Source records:
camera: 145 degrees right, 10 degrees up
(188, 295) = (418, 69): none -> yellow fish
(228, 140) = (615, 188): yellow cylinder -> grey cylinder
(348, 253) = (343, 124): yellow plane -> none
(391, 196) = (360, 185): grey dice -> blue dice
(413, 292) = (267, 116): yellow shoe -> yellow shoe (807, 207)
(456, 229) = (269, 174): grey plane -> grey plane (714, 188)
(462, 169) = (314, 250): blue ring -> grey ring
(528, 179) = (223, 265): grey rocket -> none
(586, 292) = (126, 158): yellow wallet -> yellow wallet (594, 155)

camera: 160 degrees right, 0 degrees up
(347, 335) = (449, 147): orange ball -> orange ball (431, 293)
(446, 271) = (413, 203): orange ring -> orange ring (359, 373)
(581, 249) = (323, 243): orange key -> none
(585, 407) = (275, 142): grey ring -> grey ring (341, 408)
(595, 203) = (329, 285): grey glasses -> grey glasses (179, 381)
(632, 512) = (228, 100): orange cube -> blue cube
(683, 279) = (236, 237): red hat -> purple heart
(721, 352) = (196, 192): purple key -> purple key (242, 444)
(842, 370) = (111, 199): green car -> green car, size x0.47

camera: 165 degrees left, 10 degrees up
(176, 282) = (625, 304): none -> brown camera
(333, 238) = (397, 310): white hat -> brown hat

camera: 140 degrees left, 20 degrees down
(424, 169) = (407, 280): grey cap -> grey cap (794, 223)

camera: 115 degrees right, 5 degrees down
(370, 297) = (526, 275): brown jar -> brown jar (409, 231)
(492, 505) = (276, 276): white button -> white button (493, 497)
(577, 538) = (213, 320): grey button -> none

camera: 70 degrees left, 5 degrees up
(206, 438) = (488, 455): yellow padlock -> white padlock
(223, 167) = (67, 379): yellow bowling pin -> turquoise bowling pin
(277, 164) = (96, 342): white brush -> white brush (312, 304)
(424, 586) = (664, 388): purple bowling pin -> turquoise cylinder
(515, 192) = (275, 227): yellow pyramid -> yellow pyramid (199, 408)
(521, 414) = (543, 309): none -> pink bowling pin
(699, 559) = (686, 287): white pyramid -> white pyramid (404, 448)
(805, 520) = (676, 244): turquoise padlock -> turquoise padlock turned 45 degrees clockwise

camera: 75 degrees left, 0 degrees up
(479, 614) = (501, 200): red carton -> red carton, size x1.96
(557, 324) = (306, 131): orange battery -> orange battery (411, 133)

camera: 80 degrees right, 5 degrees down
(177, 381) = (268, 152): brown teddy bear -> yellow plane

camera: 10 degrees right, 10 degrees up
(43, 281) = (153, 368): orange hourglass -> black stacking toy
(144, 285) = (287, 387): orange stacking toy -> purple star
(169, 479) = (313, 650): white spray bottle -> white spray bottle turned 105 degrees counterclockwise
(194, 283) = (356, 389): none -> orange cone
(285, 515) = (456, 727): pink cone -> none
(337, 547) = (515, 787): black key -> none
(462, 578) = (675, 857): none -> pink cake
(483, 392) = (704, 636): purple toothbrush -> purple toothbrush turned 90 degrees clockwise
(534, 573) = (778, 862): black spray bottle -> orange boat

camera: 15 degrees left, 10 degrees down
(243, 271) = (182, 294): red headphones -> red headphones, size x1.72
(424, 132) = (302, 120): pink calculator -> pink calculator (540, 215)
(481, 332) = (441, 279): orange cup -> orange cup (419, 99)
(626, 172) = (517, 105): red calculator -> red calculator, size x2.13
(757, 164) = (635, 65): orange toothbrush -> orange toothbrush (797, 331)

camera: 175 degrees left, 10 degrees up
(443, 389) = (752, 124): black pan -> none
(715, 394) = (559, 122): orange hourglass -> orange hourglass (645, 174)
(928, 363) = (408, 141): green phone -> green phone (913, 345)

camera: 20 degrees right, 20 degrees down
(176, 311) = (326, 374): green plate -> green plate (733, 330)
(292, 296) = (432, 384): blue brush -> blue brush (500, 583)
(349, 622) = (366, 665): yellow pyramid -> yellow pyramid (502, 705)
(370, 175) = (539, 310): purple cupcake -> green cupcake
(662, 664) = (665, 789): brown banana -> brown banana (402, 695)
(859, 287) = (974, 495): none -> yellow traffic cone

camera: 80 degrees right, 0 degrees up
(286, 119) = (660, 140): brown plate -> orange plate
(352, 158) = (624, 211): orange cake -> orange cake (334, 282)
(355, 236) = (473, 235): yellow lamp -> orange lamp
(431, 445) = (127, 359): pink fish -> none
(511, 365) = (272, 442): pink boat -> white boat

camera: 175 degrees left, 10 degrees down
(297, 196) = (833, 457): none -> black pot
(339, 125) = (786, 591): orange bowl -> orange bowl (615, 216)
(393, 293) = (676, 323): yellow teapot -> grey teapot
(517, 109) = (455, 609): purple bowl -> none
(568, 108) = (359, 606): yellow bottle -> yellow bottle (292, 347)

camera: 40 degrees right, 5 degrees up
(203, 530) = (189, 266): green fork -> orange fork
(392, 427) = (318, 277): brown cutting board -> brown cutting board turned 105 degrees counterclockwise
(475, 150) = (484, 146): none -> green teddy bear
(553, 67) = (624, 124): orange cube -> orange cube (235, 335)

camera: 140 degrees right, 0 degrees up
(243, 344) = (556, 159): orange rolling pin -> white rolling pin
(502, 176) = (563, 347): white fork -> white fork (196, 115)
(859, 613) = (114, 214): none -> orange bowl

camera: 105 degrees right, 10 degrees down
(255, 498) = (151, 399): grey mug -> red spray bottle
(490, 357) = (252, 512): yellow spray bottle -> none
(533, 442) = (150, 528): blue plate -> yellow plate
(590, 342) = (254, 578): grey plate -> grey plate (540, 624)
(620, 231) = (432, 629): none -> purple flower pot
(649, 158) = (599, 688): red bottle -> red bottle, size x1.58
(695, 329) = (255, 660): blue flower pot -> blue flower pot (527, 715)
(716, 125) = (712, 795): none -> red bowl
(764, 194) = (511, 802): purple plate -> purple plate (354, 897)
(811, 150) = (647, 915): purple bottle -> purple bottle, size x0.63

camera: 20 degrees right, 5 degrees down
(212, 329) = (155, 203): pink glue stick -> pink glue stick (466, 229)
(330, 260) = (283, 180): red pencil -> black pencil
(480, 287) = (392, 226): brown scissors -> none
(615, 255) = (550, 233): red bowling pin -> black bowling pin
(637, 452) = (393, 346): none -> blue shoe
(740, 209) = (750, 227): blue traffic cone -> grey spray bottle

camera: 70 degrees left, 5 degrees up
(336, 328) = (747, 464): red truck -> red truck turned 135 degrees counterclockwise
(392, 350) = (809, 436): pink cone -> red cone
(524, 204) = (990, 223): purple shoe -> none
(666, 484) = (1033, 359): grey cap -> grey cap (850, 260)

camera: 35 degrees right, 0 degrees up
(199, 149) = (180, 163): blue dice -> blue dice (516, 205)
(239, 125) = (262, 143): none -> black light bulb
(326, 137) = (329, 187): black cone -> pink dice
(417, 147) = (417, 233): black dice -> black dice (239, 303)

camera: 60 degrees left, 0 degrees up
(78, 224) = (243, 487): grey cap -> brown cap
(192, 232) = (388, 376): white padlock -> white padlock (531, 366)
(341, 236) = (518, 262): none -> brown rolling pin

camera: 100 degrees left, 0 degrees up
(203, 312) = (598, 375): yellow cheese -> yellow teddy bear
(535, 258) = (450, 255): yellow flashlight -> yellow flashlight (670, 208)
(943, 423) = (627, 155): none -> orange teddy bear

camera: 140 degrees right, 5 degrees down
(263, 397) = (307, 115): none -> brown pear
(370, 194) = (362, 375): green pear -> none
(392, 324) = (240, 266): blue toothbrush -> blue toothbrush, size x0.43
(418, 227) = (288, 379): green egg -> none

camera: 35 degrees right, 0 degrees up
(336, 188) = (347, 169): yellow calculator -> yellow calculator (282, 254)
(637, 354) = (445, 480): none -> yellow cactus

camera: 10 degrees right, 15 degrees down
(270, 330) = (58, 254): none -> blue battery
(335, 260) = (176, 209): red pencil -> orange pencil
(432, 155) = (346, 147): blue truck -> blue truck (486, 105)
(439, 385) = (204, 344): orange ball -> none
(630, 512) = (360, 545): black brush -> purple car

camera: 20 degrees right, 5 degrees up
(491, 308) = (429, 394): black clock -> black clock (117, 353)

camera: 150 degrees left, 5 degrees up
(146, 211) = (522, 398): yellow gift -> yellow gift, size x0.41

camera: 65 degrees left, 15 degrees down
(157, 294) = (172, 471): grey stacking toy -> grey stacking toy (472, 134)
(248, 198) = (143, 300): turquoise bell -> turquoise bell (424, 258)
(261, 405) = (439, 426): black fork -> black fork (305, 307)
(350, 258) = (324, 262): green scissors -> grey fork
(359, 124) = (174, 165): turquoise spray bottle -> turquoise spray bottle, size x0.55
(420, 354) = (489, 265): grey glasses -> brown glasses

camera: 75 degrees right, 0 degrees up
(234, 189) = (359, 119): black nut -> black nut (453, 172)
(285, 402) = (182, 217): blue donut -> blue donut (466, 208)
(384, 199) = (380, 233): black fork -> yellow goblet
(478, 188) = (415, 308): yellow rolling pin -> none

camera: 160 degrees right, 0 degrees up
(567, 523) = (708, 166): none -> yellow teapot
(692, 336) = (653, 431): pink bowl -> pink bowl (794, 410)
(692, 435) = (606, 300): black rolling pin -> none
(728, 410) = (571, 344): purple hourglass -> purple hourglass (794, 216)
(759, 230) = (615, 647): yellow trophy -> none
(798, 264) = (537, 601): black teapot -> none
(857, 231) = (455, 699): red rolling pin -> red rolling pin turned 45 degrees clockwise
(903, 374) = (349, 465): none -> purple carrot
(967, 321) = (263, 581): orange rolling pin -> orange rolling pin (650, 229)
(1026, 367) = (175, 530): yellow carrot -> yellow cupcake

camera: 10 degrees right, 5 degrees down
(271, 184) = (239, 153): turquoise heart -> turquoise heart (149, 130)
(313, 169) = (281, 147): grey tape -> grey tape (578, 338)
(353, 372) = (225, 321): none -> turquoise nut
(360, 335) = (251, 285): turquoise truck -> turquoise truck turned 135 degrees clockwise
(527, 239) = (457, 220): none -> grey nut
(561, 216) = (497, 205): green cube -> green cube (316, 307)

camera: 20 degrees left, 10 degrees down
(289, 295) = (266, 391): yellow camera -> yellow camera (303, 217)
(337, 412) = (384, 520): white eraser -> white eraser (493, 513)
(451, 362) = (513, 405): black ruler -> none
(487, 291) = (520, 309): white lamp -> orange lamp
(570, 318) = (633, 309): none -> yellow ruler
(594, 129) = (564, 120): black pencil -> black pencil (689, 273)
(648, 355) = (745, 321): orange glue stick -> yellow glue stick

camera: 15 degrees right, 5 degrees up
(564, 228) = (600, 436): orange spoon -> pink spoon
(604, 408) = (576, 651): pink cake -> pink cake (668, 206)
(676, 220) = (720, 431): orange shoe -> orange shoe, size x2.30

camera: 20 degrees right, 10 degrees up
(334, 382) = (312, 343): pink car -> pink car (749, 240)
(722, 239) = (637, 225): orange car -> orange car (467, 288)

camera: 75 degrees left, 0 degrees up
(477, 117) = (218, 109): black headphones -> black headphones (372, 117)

What this task involves
I'd like the lines above from the one with "(481, 332) = (441, 279): orange" up to and including the one with "(490, 357) = (252, 512): yellow" copied exactly, with no other lines.

Written solution
(481, 332) = (441, 279): orange cup -> orange cup (419, 99)
(626, 172) = (517, 105): red calculator -> red calculator, size x2.13
(757, 164) = (635, 65): orange toothbrush -> orange toothbrush (797, 331)

camera: 175 degrees left, 10 degrees up
(443, 389) = (752, 124): black pan -> none
(715, 394) = (559, 122): orange hourglass -> orange hourglass (645, 174)
(928, 363) = (408, 141): green phone -> green phone (913, 345)

camera: 20 degrees right, 20 degrees down
(176, 311) = (326, 374): green plate -> green plate (733, 330)
(292, 296) = (432, 384): blue brush -> blue brush (500, 583)
(349, 622) = (366, 665): yellow pyramid -> yellow pyramid (502, 705)
(370, 175) = (539, 310): purple cupcake -> green cupcake
(662, 664) = (665, 789): brown banana -> brown banana (402, 695)
(859, 287) = (974, 495): none -> yellow traffic cone

camera: 80 degrees right, 0 degrees up
(286, 119) = (660, 140): brown plate -> orange plate
(352, 158) = (624, 211): orange cake -> orange cake (334, 282)
(355, 236) = (473, 235): yellow lamp -> orange lamp
(431, 445) = (127, 359): pink fish -> none
(511, 365) = (272, 442): pink boat -> white boat

camera: 175 degrees left, 10 degrees down
(297, 196) = (833, 457): none -> black pot
(339, 125) = (786, 591): orange bowl -> orange bowl (615, 216)
(393, 293) = (676, 323): yellow teapot -> grey teapot
(517, 109) = (455, 609): purple bowl -> none
(568, 108) = (359, 606): yellow bottle -> yellow bottle (292, 347)

camera: 40 degrees right, 5 degrees up
(203, 530) = (189, 266): green fork -> orange fork
(392, 427) = (318, 277): brown cutting board -> brown cutting board turned 105 degrees counterclockwise
(475, 150) = (484, 146): none -> green teddy bear
(553, 67) = (624, 124): orange cube -> orange cube (235, 335)

camera: 140 degrees right, 0 degrees up
(243, 344) = (556, 159): orange rolling pin -> white rolling pin
(502, 176) = (563, 347): white fork -> white fork (196, 115)
(859, 613) = (114, 214): none -> orange bowl

camera: 105 degrees right, 10 degrees down
(255, 498) = (151, 399): grey mug -> red spray bottle
(490, 357) = (252, 512): yellow spray bottle -> none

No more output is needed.